Work request:
Your reply should hold exactly the lines from the one that contains "black diamond at" through the end of the data. Repeat them word for word.

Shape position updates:
—————

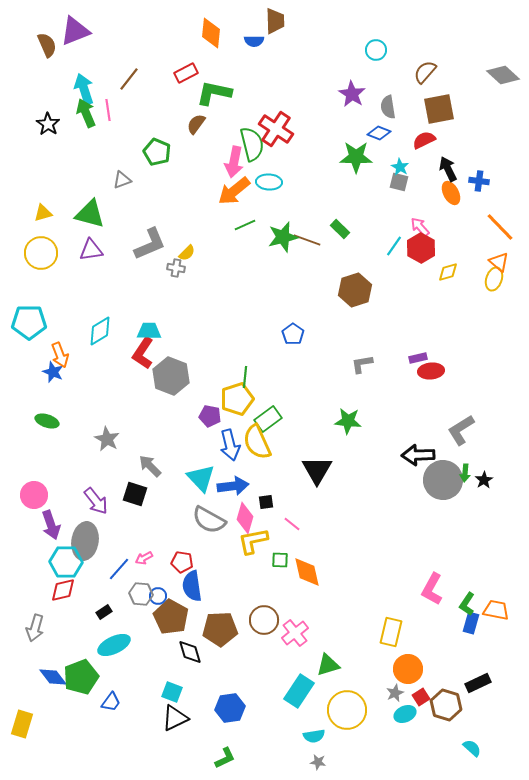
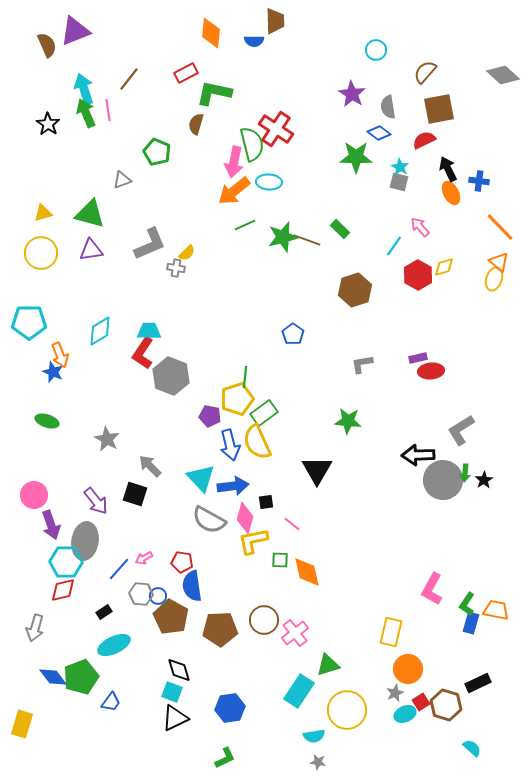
brown semicircle at (196, 124): rotated 20 degrees counterclockwise
blue diamond at (379, 133): rotated 15 degrees clockwise
red hexagon at (421, 248): moved 3 px left, 27 px down
yellow diamond at (448, 272): moved 4 px left, 5 px up
green rectangle at (268, 419): moved 4 px left, 6 px up
black diamond at (190, 652): moved 11 px left, 18 px down
red square at (421, 697): moved 5 px down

—————

Answer section:
black diamond at (190, 652): moved 11 px left, 18 px down
red square at (421, 697): moved 5 px down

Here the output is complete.